AVAILABLE DATA Start Marker

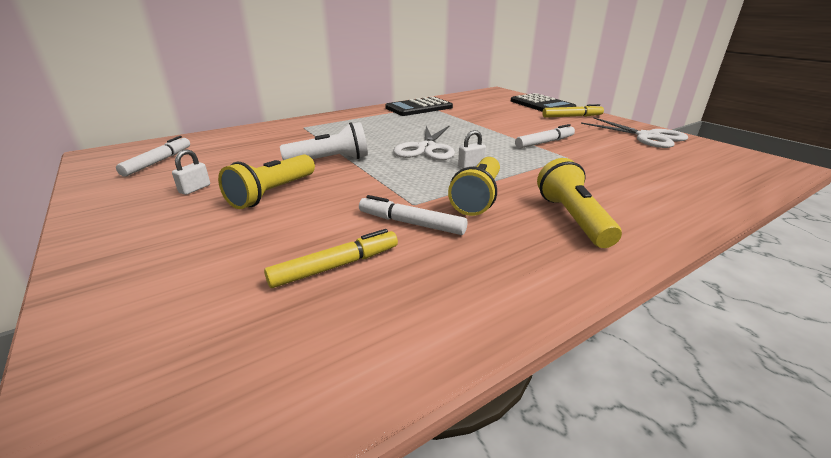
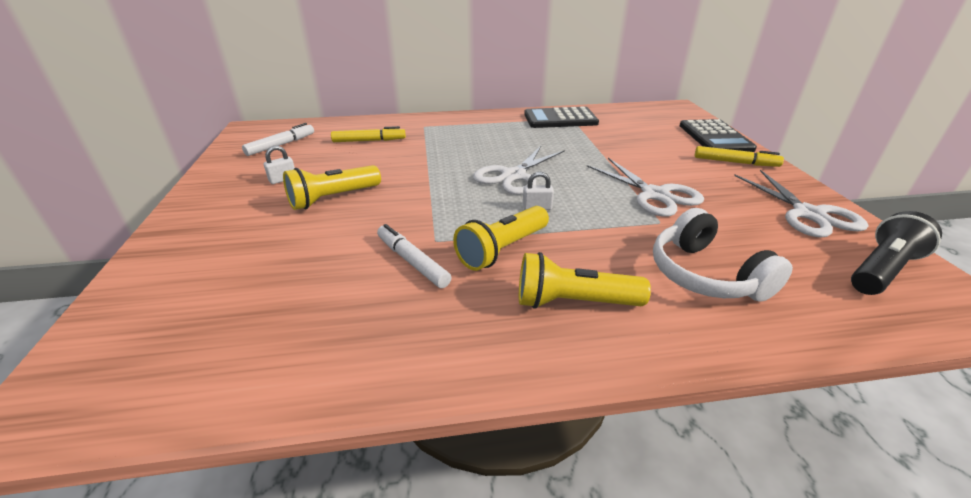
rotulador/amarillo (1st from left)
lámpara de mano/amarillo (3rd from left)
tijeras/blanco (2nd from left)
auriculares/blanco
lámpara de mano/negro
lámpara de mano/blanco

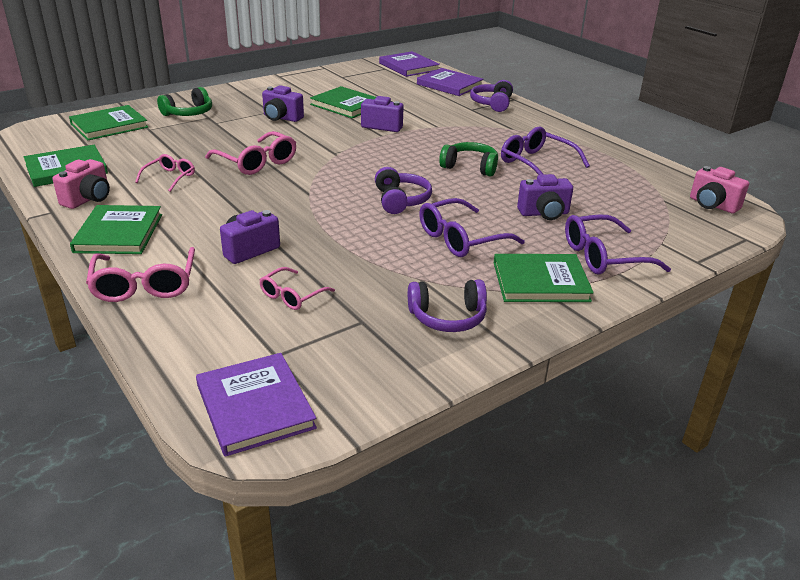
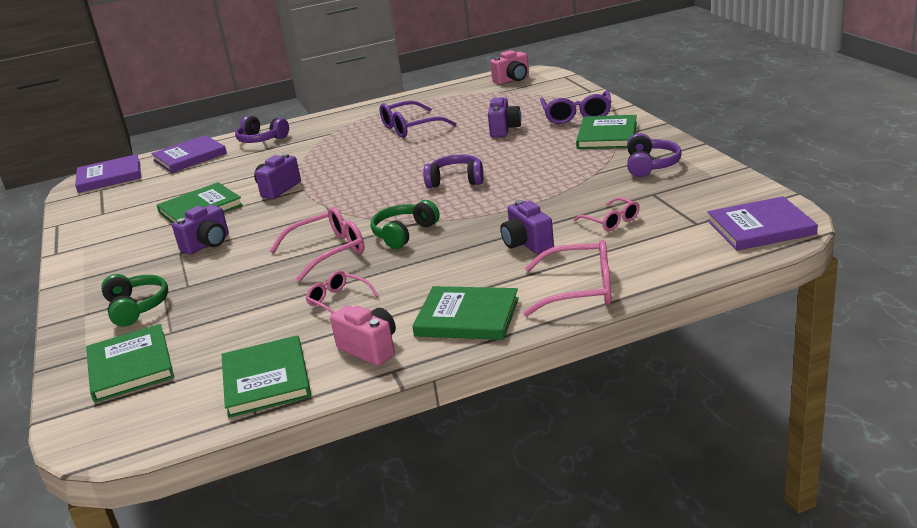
auriculares/verde (2nd from left)
gafas/morado (1st from left in the first image)

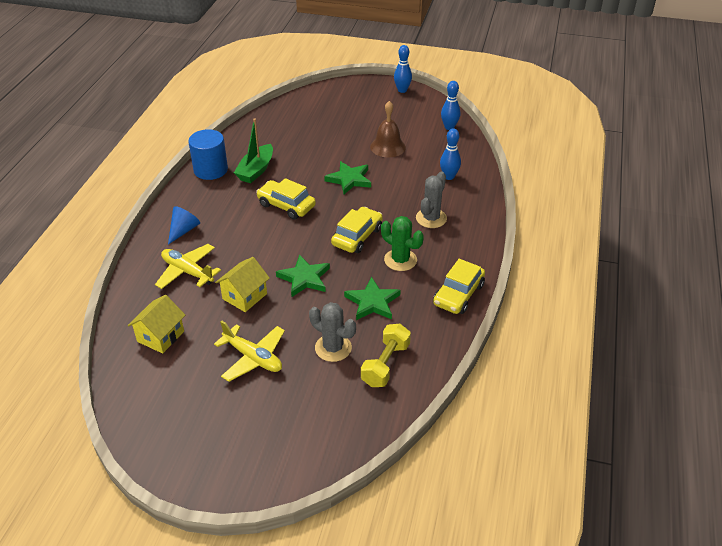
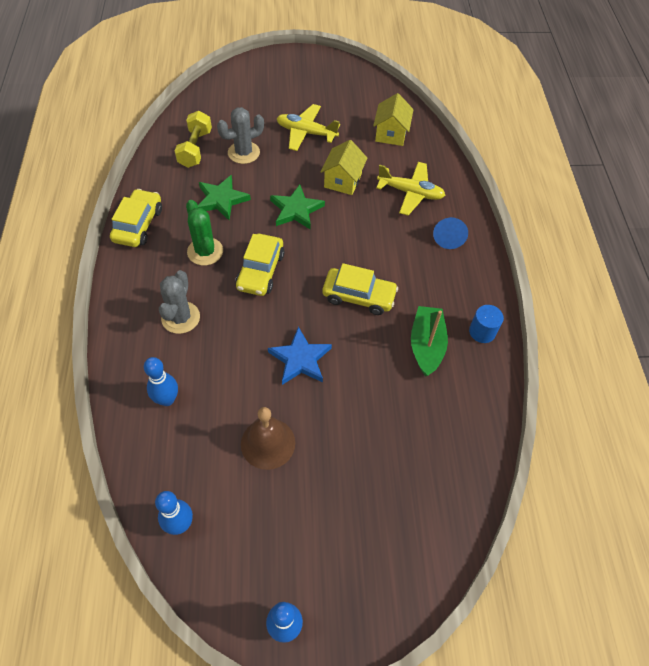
cactus/verde
cactus/gris (2nd from left)
estrella/azul
cilindro/azul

AVAILABLE DATA End Marker

### TASK DETAILS
If an entry contains an image, print the rest of that entry exactly and leave the image out.

### EXERCISE SOLUTION
rotulador/amarillo (1st from left)
lámpara de mano/amarillo (3rd from left)
tijeras/blanco (2nd from left)
auriculares/blanco
lámpara de mano/negro
lámpara de mano/blanco

auriculares/verde (2nd from left)
gafas/morado (1st from left in the first image)

cactus/verde
cactus/gris (2nd from left)
estrella/azul
cilindro/azul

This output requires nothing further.